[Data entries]
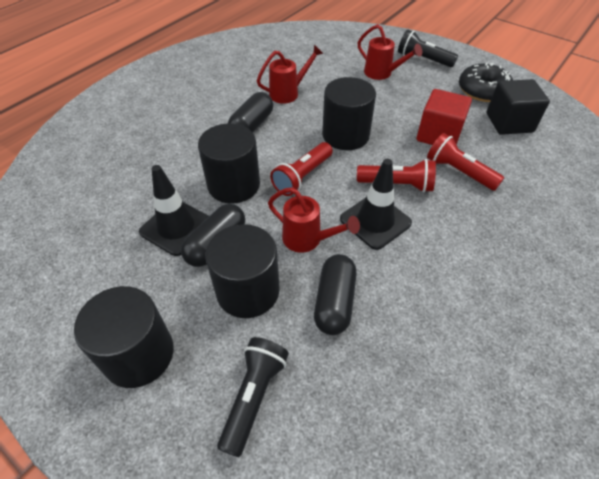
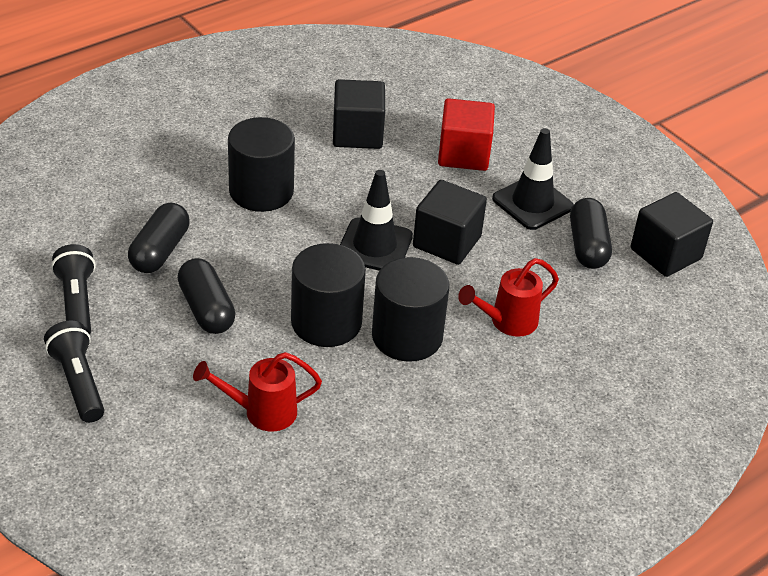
black cube: 1 -> 3
black cylinder: 4 -> 3
black donut: 1 -> 0
red flashlight: 3 -> 0
red watering can: 3 -> 2

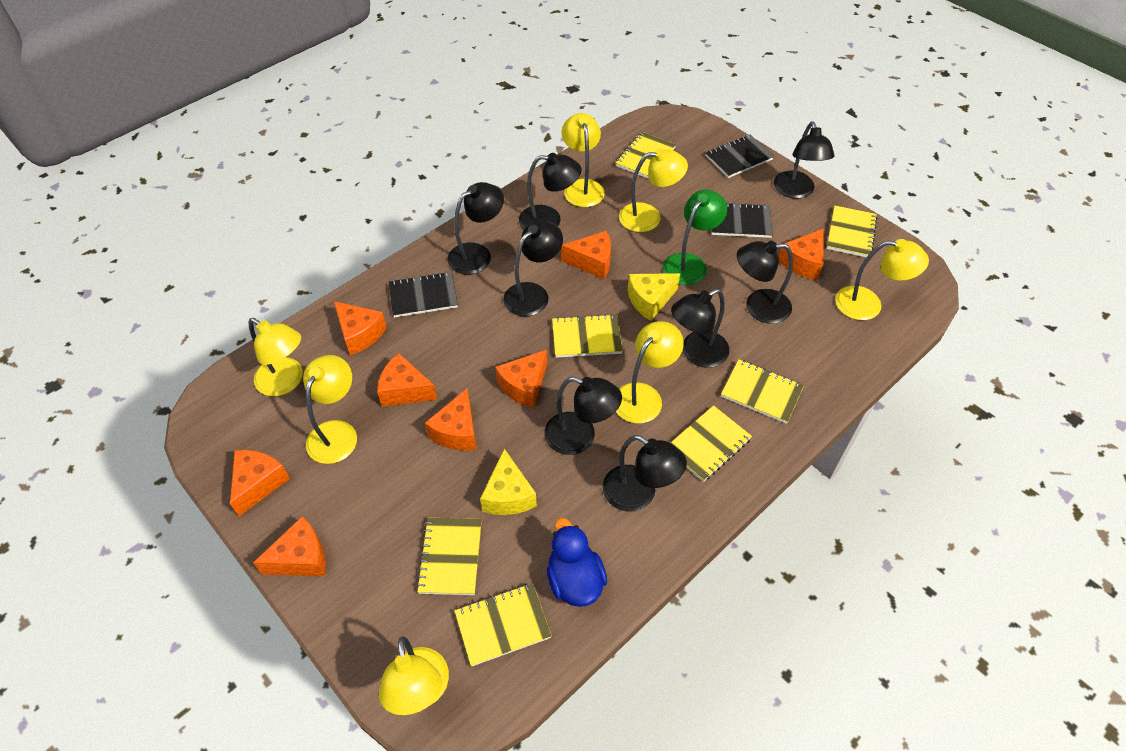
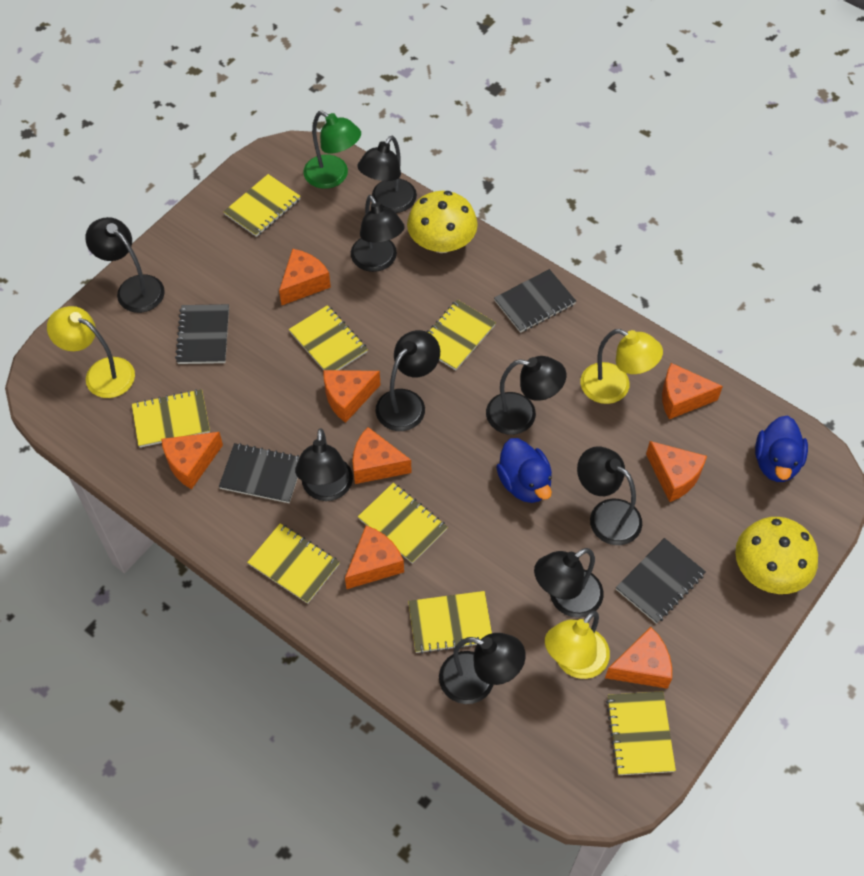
black lamp: 8 -> 9
black notebook: 3 -> 4
blue duck: 1 -> 2
yellow cheese: 2 -> 0
yellow lamp: 7 -> 3
yellow mushroom: 0 -> 2
yellow notebook: 7 -> 8

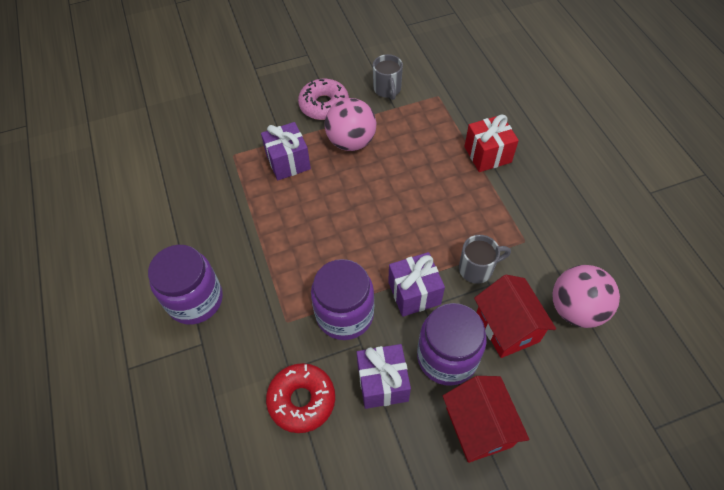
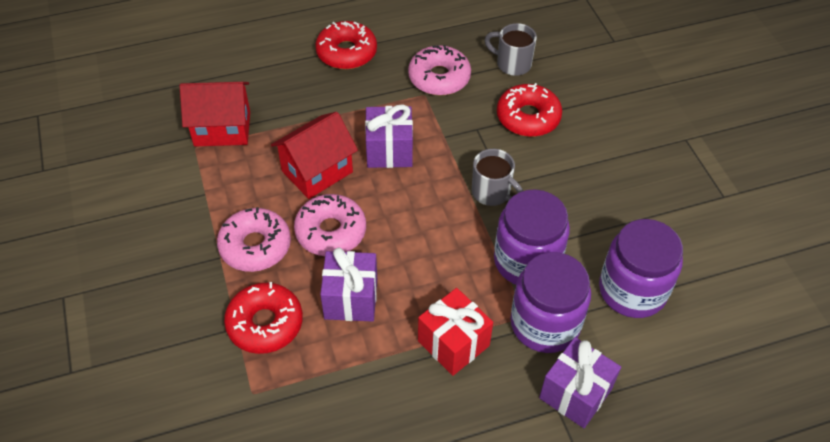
pink ball: 2 -> 0
pink donut: 1 -> 3
red donut: 1 -> 3

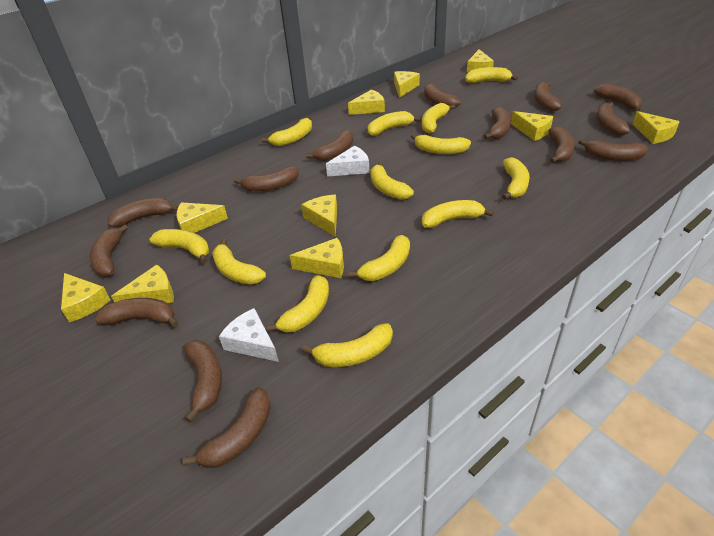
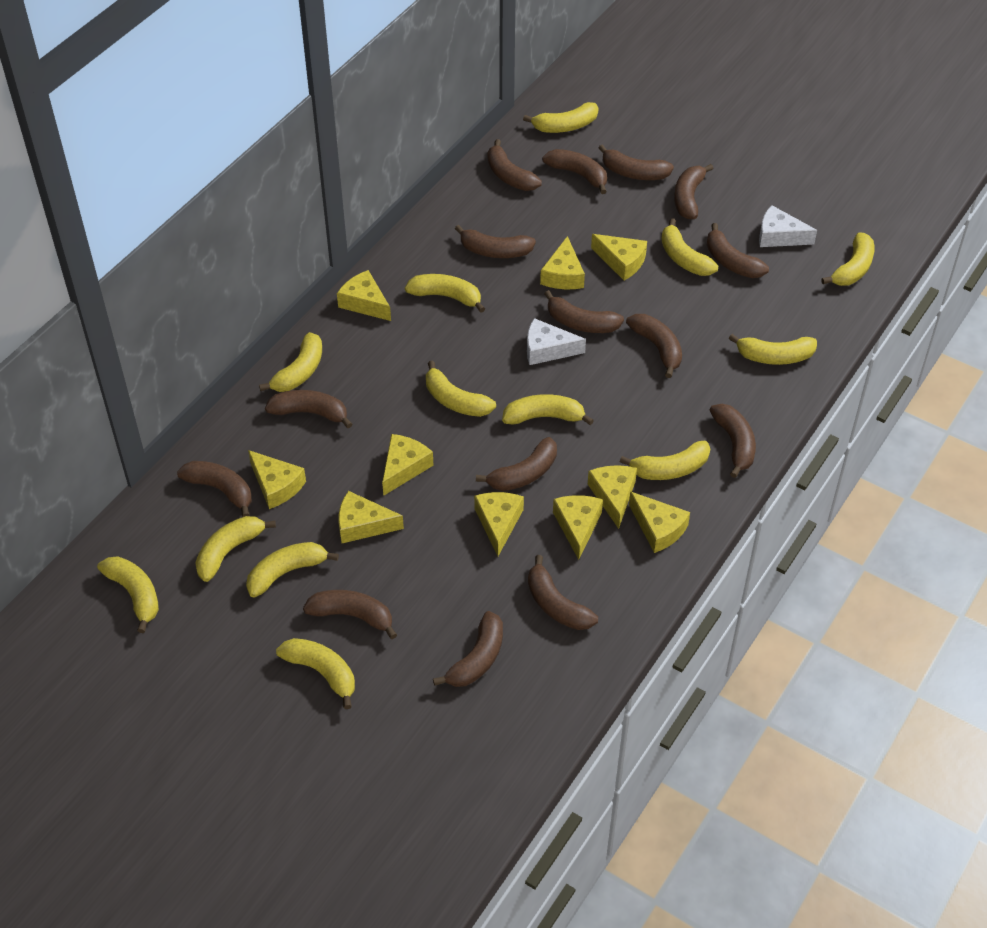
brown banana: 14 -> 15

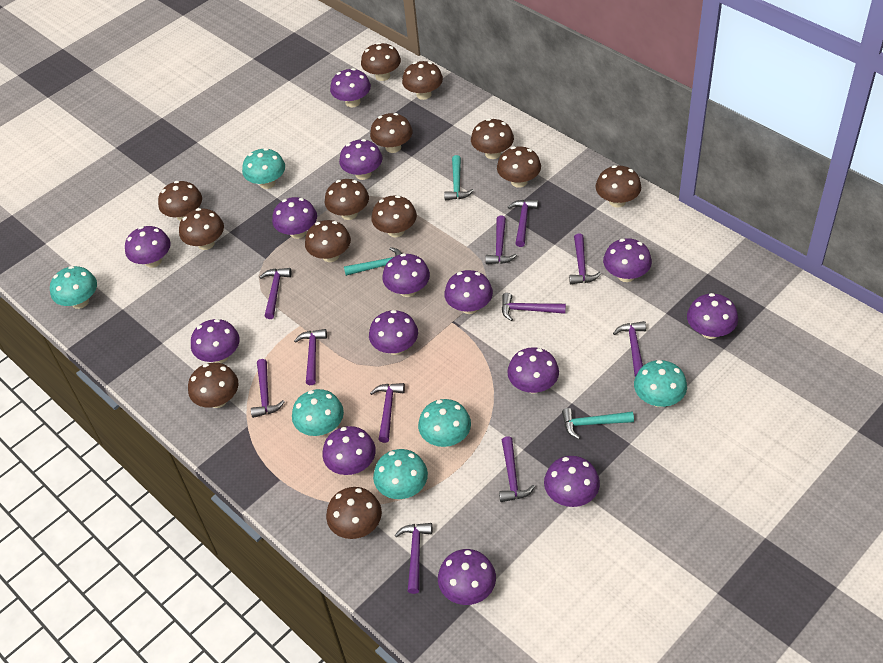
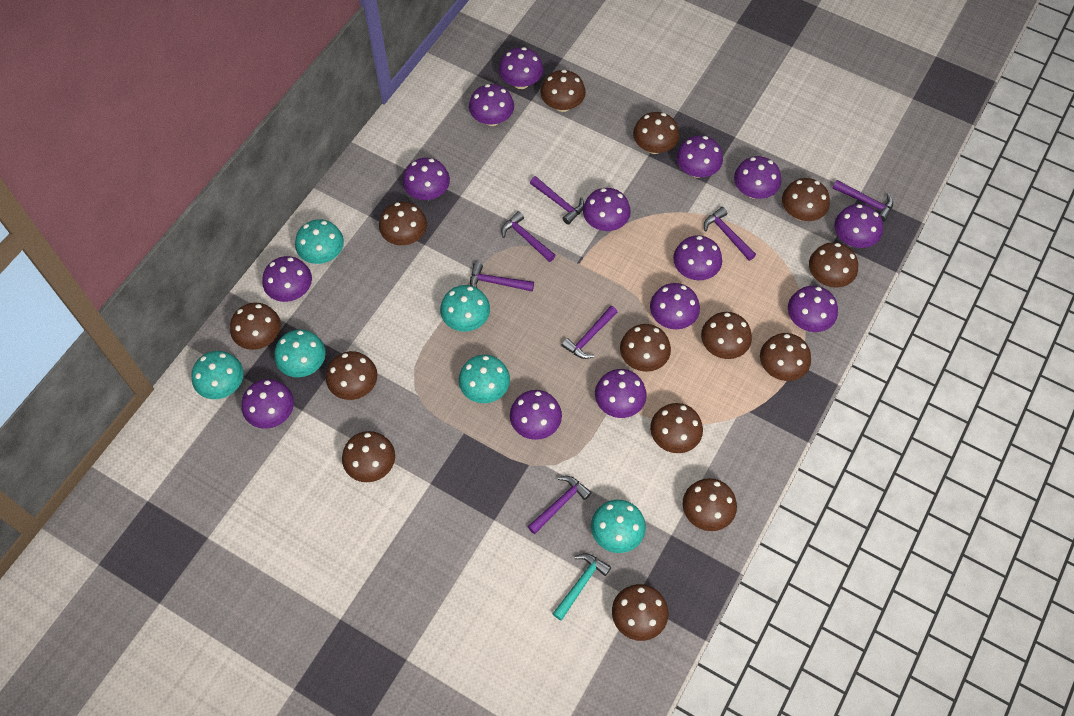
brown mushroom: 13 -> 14
purple hammer: 11 -> 7
turquoise hammer: 3 -> 1

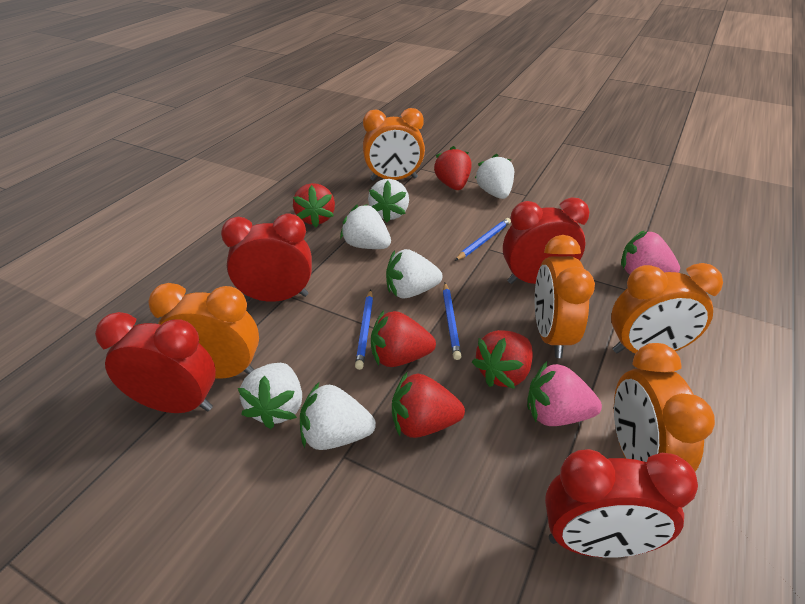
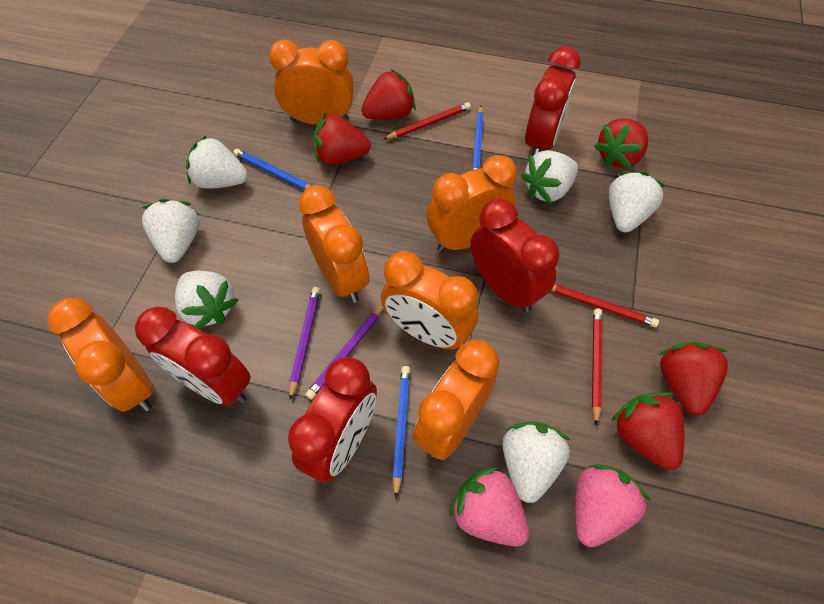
orange clock: 5 -> 6
purple pencil: 0 -> 2
red pencil: 0 -> 3

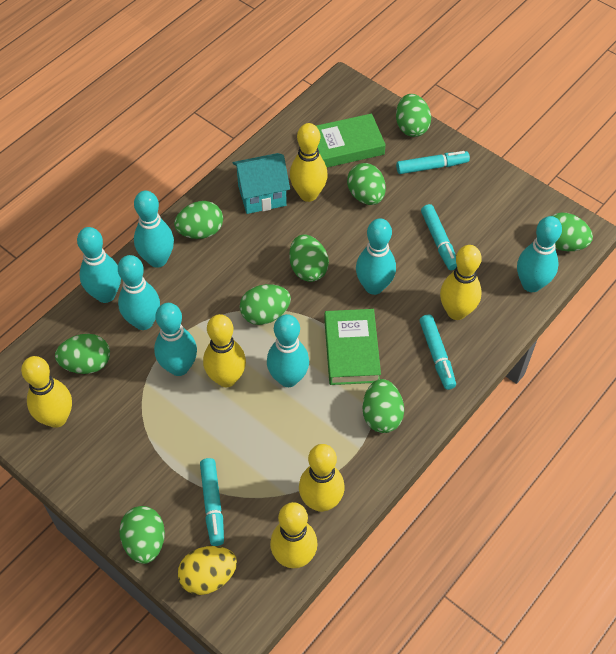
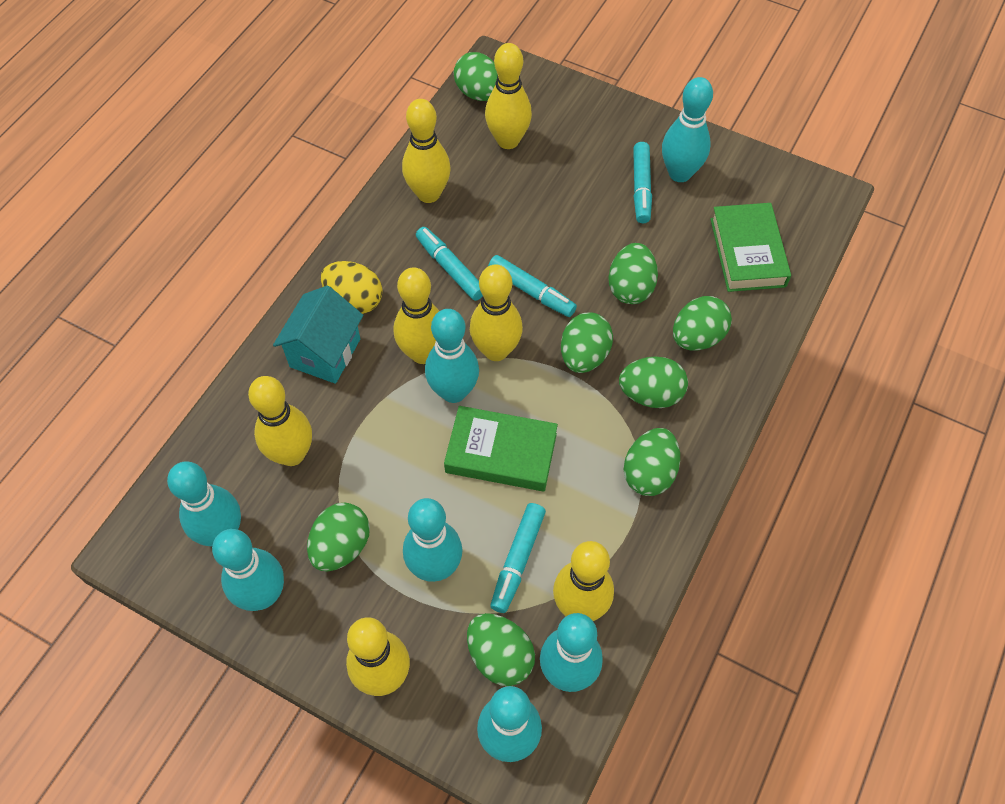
green egg: 9 -> 8
yellow bowling pin: 6 -> 7

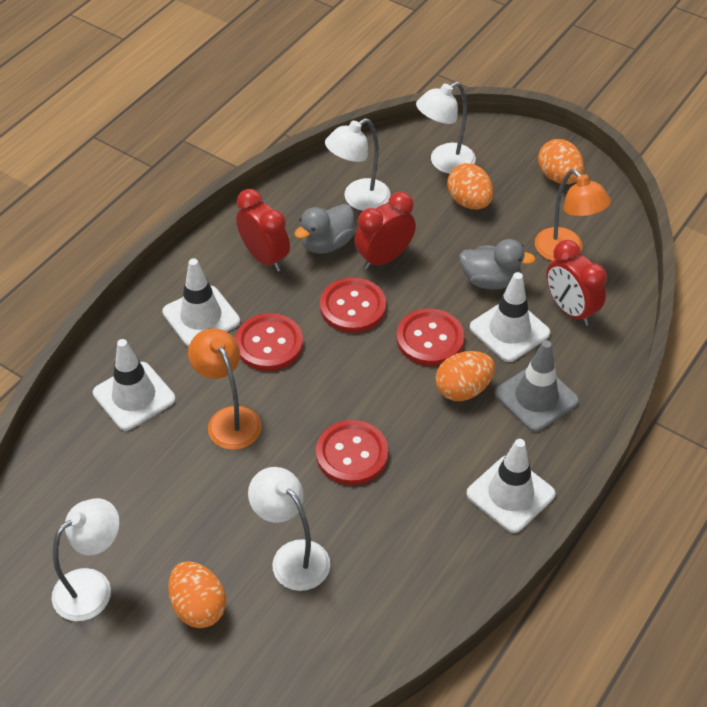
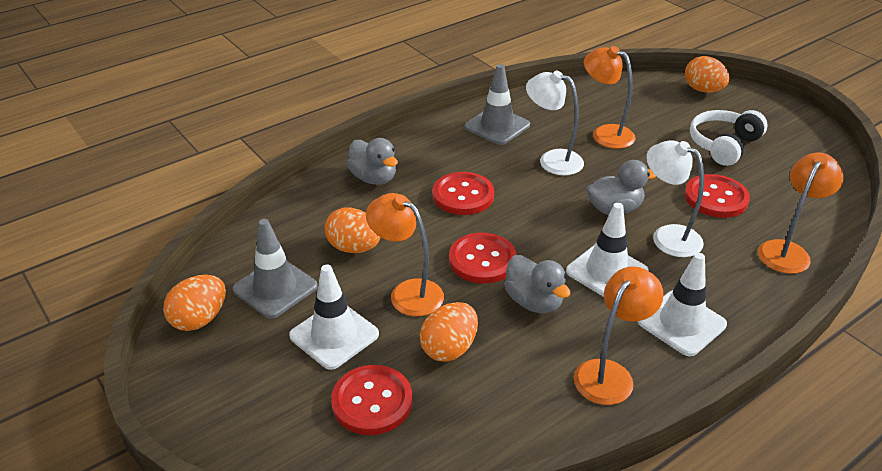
grey duck: 2 -> 3
grey traffic cone: 1 -> 2
orange lamp: 2 -> 4
red clock: 3 -> 0
white headphones: 0 -> 1
white lamp: 4 -> 2
white traffic cone: 4 -> 3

- [Task goal]:
Write the records out again in full, exactly, and skip every picture.

- [Task output]:
black cube: 1 -> 3
black cylinder: 4 -> 3
black donut: 1 -> 0
red flashlight: 3 -> 0
red watering can: 3 -> 2

black lamp: 8 -> 9
black notebook: 3 -> 4
blue duck: 1 -> 2
yellow cheese: 2 -> 0
yellow lamp: 7 -> 3
yellow mushroom: 0 -> 2
yellow notebook: 7 -> 8

pink ball: 2 -> 0
pink donut: 1 -> 3
red donut: 1 -> 3

brown banana: 14 -> 15

brown mushroom: 13 -> 14
purple hammer: 11 -> 7
turquoise hammer: 3 -> 1

orange clock: 5 -> 6
purple pencil: 0 -> 2
red pencil: 0 -> 3

green egg: 9 -> 8
yellow bowling pin: 6 -> 7

grey duck: 2 -> 3
grey traffic cone: 1 -> 2
orange lamp: 2 -> 4
red clock: 3 -> 0
white headphones: 0 -> 1
white lamp: 4 -> 2
white traffic cone: 4 -> 3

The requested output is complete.